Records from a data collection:

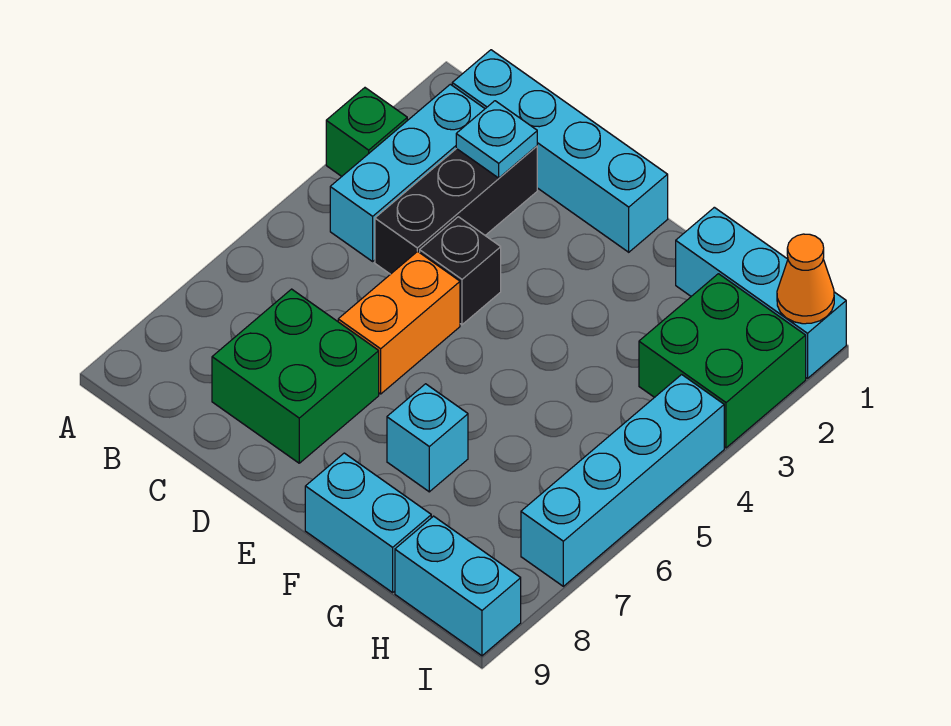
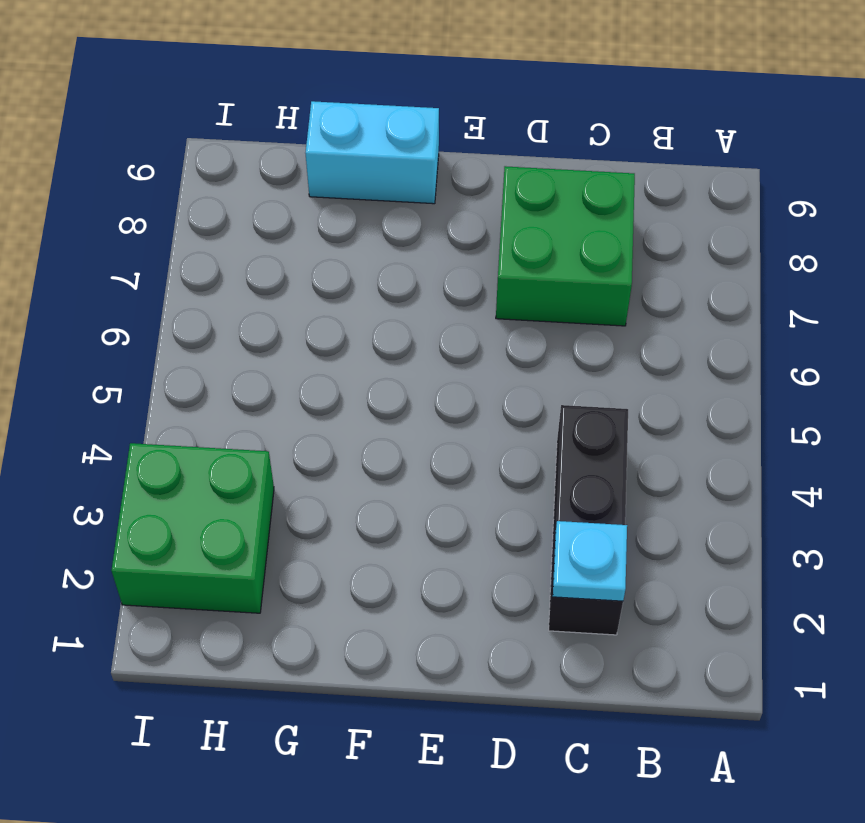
none -> green brick A3 level 1
none -> cyan brick B1:E1 level 1
none -> cyan brick B2:B4 level 1

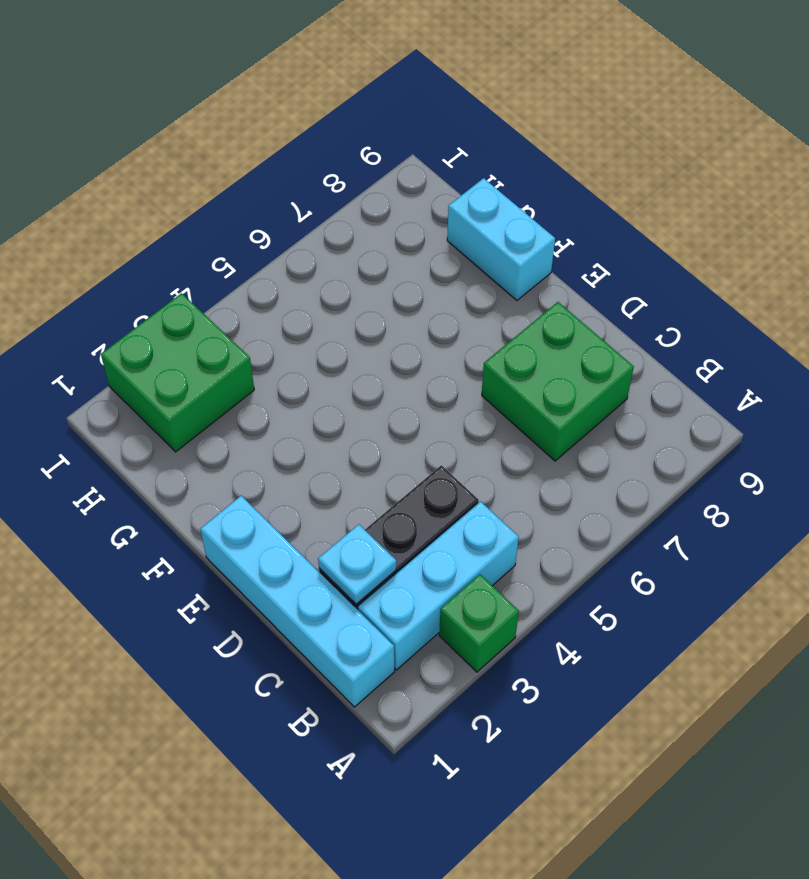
none -> black brick D4 level 1
none -> orange brick D5:D6 level 1
none -> cyan brick F7 level 1

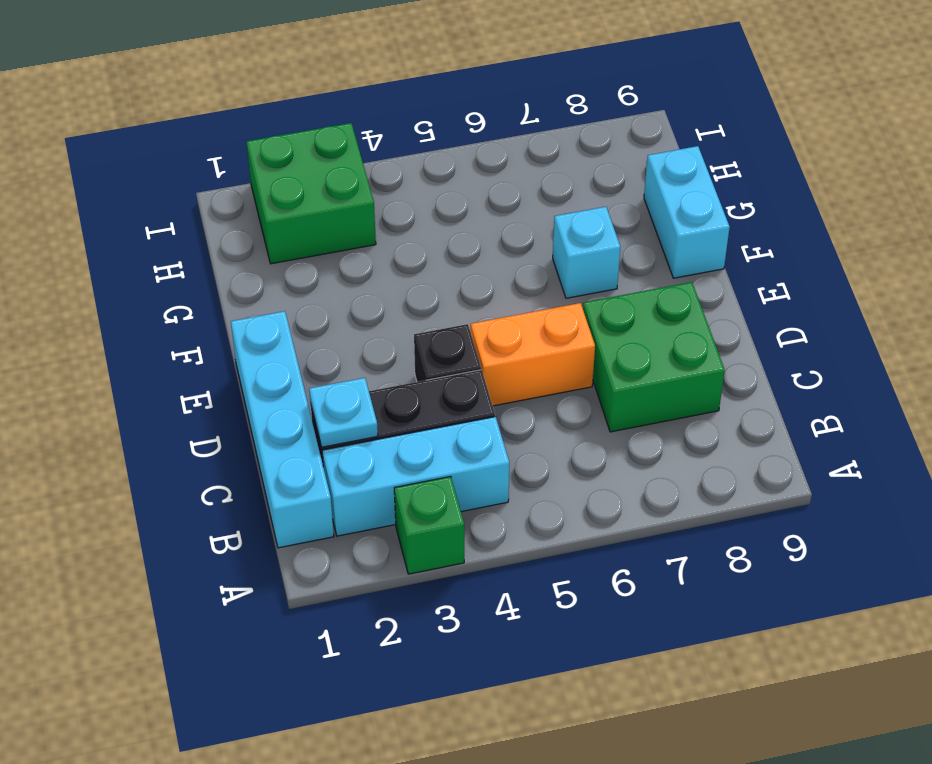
none -> cyan brick G1:I1 level 1
none -> cyan brick H9:I9 level 1
none -> cyan brick I4:I7 level 1

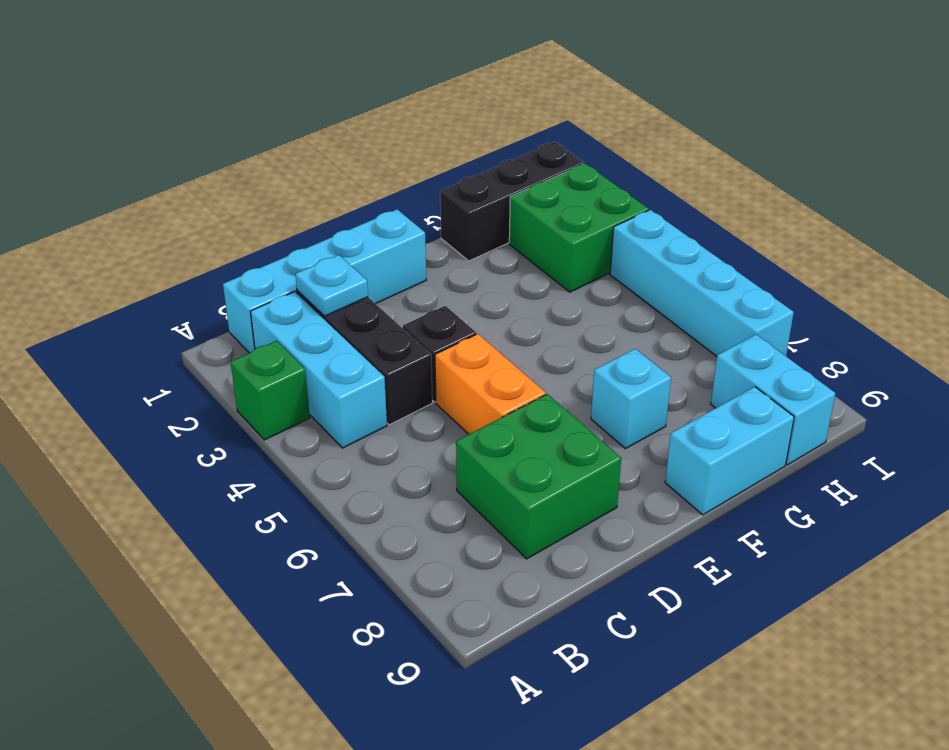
black brick G1:I1 level 1 -> cyan brick G1:I1 level 1
cyan brick H8:H9 level 1 -> cyan brick H9:I9 level 1
none -> orange cone I1 level 2

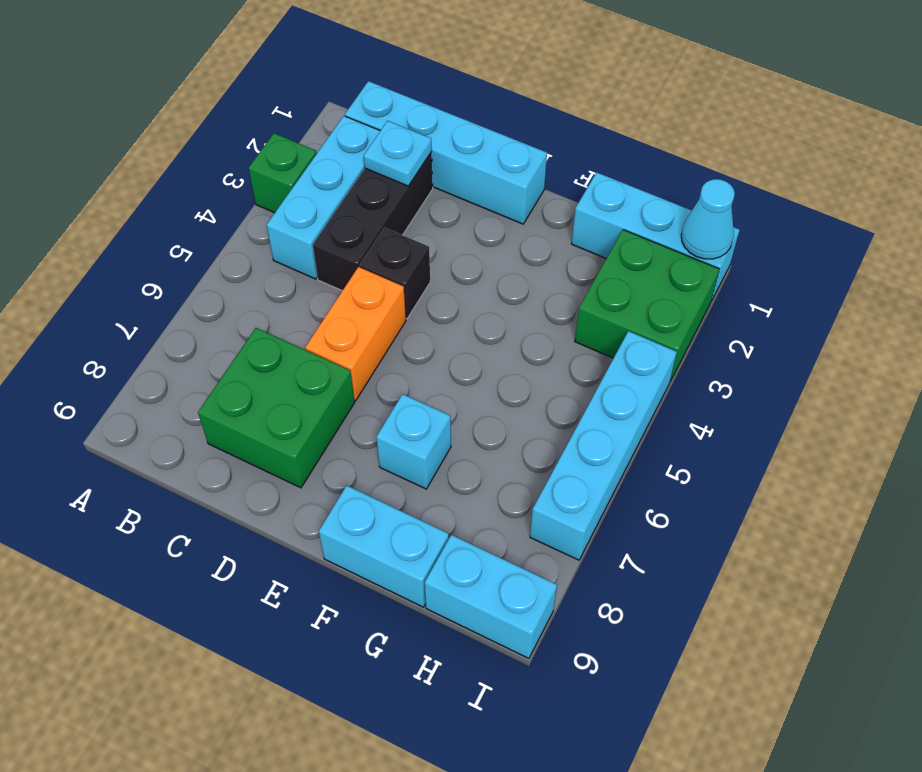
cyan cone I1 level 2 -> orange cone I1 level 2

◆ **Problem details**
Return every entry above exactly as written, with no pictures included.

◆ **Solution to this task**
none -> green brick A3 level 1
none -> cyan brick B1:E1 level 1
none -> cyan brick B2:B4 level 1

none -> black brick D4 level 1
none -> orange brick D5:D6 level 1
none -> cyan brick F7 level 1

none -> cyan brick G1:I1 level 1
none -> cyan brick H9:I9 level 1
none -> cyan brick I4:I7 level 1

black brick G1:I1 level 1 -> cyan brick G1:I1 level 1
cyan brick H8:H9 level 1 -> cyan brick H9:I9 level 1
none -> orange cone I1 level 2

cyan cone I1 level 2 -> orange cone I1 level 2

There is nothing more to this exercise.